EXERCISE MATERIAL START

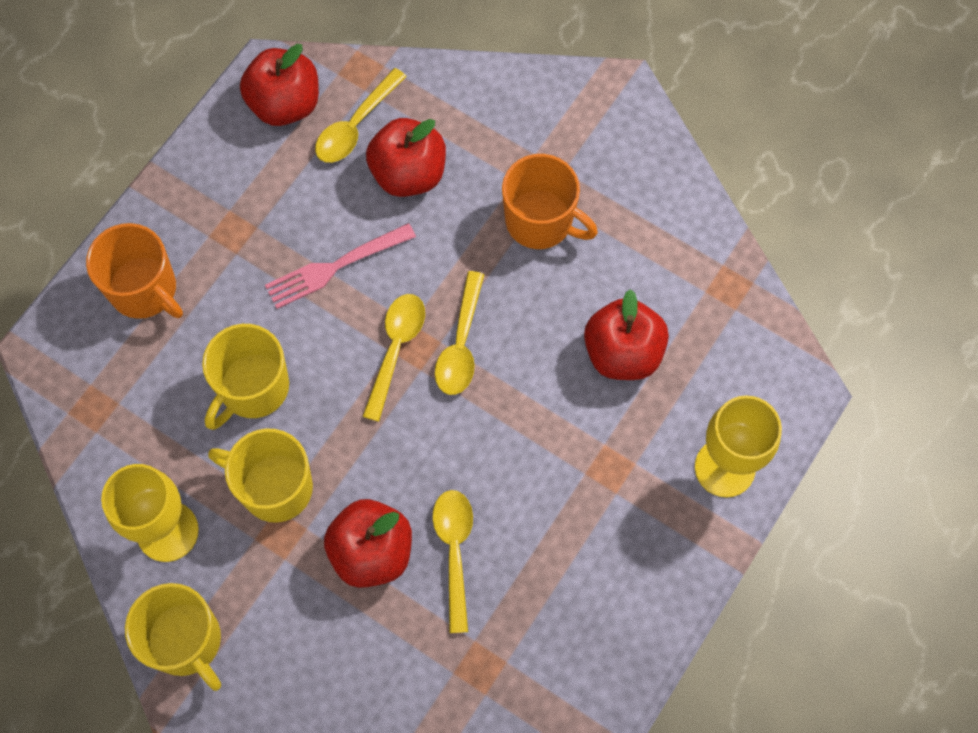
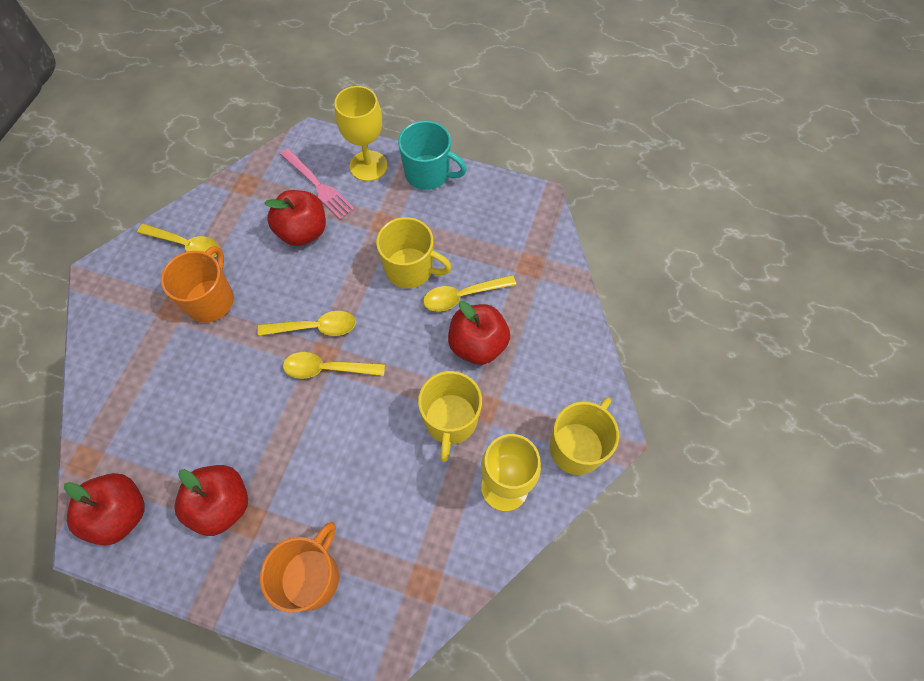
camera: 105 degrees left, 5 degrees down
(253, 388) = (378, 460): yellow mug -> yellow mug (410, 269)
(335, 267) = (267, 429): pink fork -> pink fork (318, 185)
(355, 126) = (138, 450): yellow spoon -> yellow spoon (186, 245)
(408, 174) = (180, 398): red apple -> red apple (222, 505)
(688, 556) = (428, 174): none -> turquoise mug

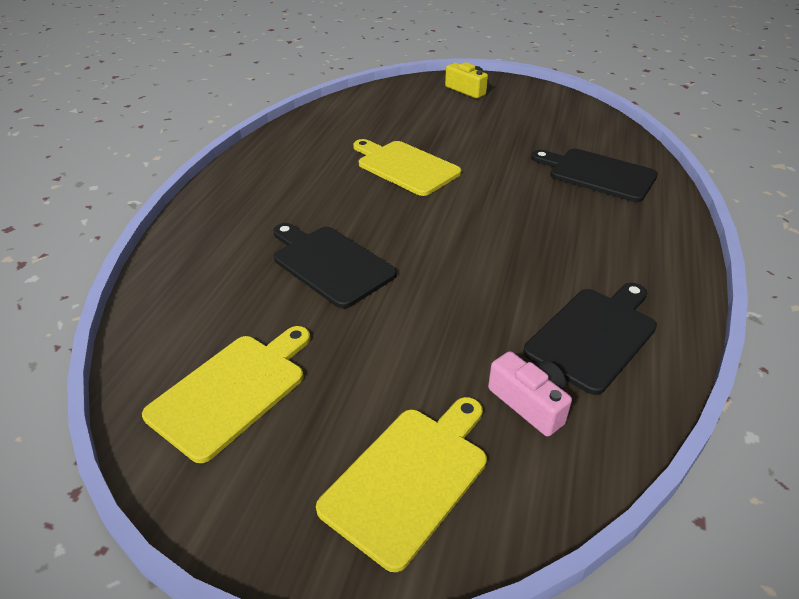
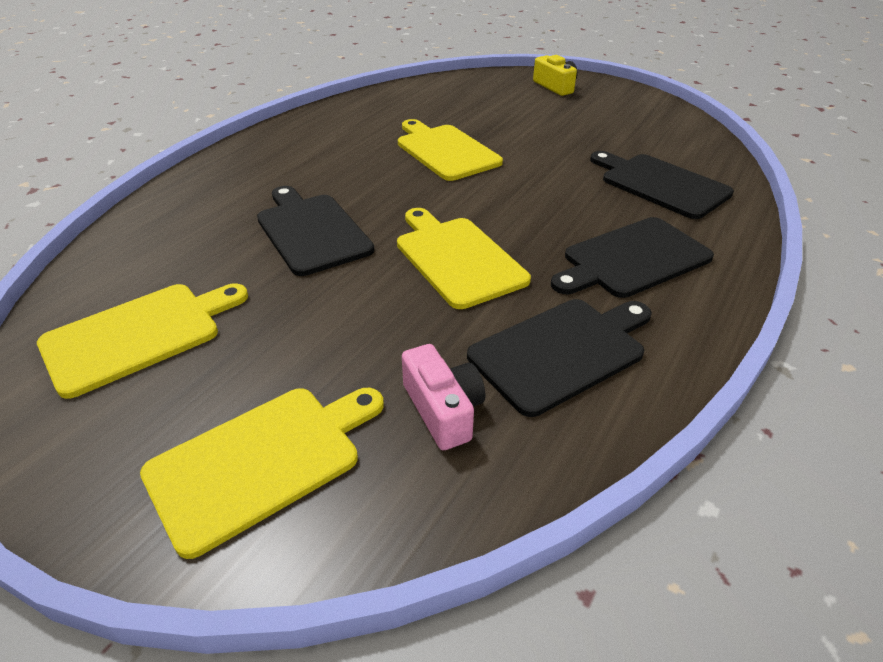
camera: 15 degrees right, 0 degrees up
(470, 268) = (457, 258): none -> yellow cutting board
(608, 245) = (632, 259): none -> black cutting board

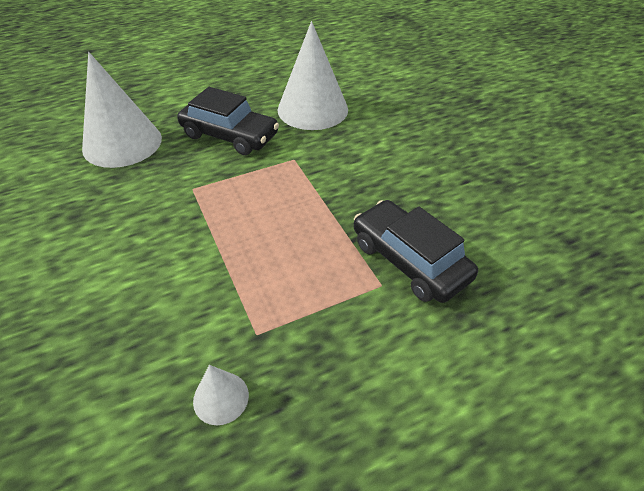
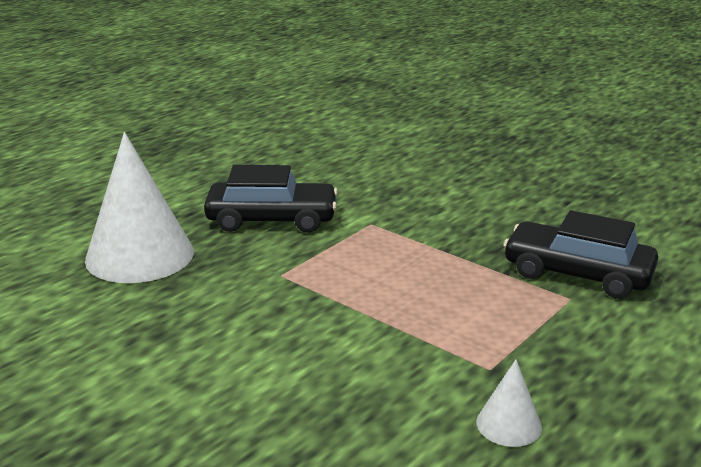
camera: 25 degrees left, 20 degrees down
(312, 109) = (344, 177): white cone -> none

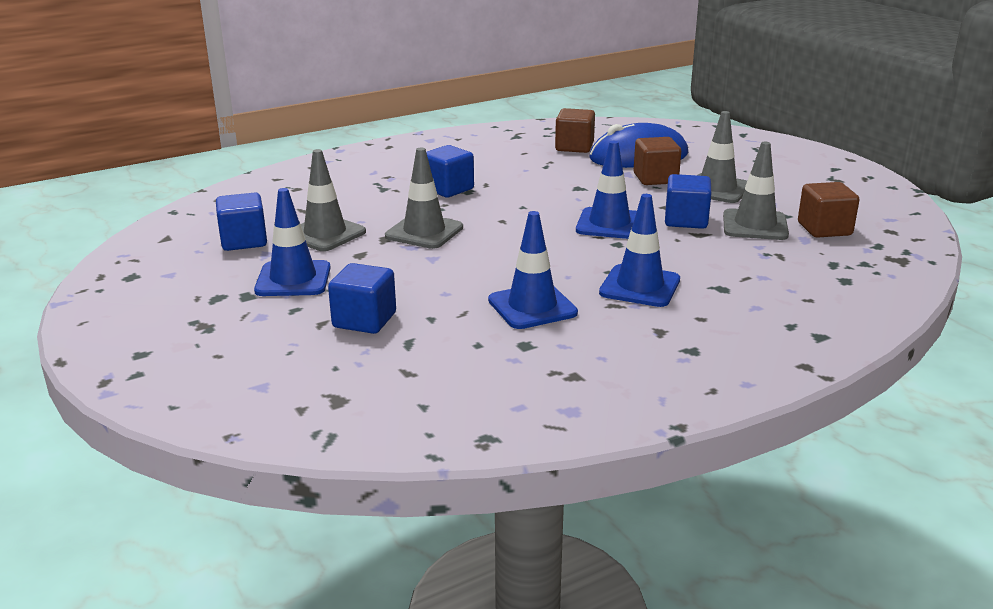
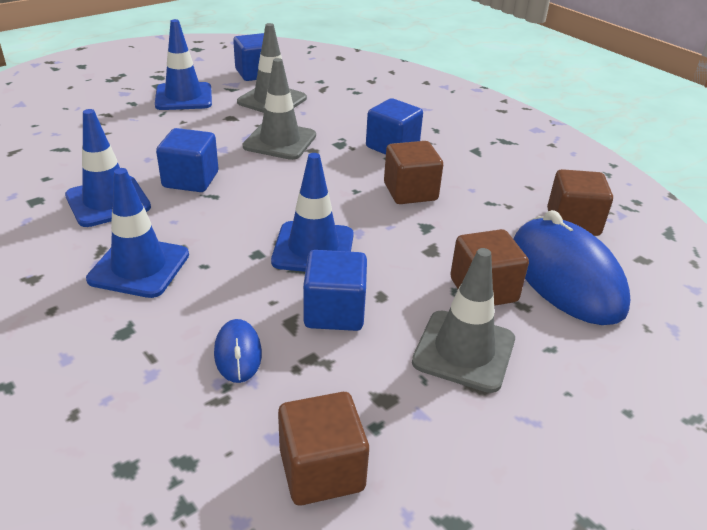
camera: 80 degrees right, 10 degrees up
(364, 320) = (105, 128): blue cube -> blue cube (191, 180)
(527, 188) = (410, 192): none -> brown cube
(735, 250) = (238, 353): none -> blue mouse
(755, 225) = (326, 382): grey traffic cone -> none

EXERCISE MATERIAL END

== TASK GOAL ==
Print each entry precisely as written; the pictures stay out.

== ANSWER SPACE ==
camera: 105 degrees left, 5 degrees down
(253, 388) = (378, 460): yellow mug -> yellow mug (410, 269)
(335, 267) = (267, 429): pink fork -> pink fork (318, 185)
(355, 126) = (138, 450): yellow spoon -> yellow spoon (186, 245)
(408, 174) = (180, 398): red apple -> red apple (222, 505)
(688, 556) = (428, 174): none -> turquoise mug

camera: 15 degrees right, 0 degrees up
(470, 268) = (457, 258): none -> yellow cutting board
(608, 245) = (632, 259): none -> black cutting board

camera: 25 degrees left, 20 degrees down
(312, 109) = (344, 177): white cone -> none

camera: 80 degrees right, 10 degrees up
(364, 320) = (105, 128): blue cube -> blue cube (191, 180)
(527, 188) = (410, 192): none -> brown cube
(735, 250) = (238, 353): none -> blue mouse
(755, 225) = (326, 382): grey traffic cone -> none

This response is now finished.